* [PROVIDED RECORDS]
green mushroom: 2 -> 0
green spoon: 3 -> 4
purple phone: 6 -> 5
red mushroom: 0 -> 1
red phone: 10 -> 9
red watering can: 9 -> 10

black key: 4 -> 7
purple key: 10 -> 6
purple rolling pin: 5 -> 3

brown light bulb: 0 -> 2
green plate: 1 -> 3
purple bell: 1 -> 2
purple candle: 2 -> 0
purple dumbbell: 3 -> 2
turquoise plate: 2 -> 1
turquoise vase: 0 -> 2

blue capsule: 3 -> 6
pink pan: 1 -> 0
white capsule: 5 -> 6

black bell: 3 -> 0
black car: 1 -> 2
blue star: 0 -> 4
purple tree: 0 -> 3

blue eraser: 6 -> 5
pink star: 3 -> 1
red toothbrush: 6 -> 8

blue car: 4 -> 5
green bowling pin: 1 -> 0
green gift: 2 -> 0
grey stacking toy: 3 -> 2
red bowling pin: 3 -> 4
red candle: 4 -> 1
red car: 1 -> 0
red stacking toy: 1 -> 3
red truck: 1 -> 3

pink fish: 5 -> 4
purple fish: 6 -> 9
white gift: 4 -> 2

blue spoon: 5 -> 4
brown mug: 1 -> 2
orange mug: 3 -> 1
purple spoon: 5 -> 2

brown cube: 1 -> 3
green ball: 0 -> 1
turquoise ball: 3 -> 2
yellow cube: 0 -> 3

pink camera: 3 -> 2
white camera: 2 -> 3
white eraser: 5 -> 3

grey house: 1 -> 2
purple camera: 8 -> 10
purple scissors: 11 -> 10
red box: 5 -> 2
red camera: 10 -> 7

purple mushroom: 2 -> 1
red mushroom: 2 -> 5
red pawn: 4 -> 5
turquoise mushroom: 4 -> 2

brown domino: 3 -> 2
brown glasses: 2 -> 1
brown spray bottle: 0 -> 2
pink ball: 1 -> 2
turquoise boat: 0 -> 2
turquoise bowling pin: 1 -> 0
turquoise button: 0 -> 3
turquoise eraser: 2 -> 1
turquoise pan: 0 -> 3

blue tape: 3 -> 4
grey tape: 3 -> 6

* [WHAT TO DO] Lines from the one containing "red pawn: 4 -> 5" through the final line of the material should be set down exactly, and no other lines.

* [EXERCISE OUTPUT]
red pawn: 4 -> 5
turquoise mushroom: 4 -> 2

brown domino: 3 -> 2
brown glasses: 2 -> 1
brown spray bottle: 0 -> 2
pink ball: 1 -> 2
turquoise boat: 0 -> 2
turquoise bowling pin: 1 -> 0
turquoise button: 0 -> 3
turquoise eraser: 2 -> 1
turquoise pan: 0 -> 3

blue tape: 3 -> 4
grey tape: 3 -> 6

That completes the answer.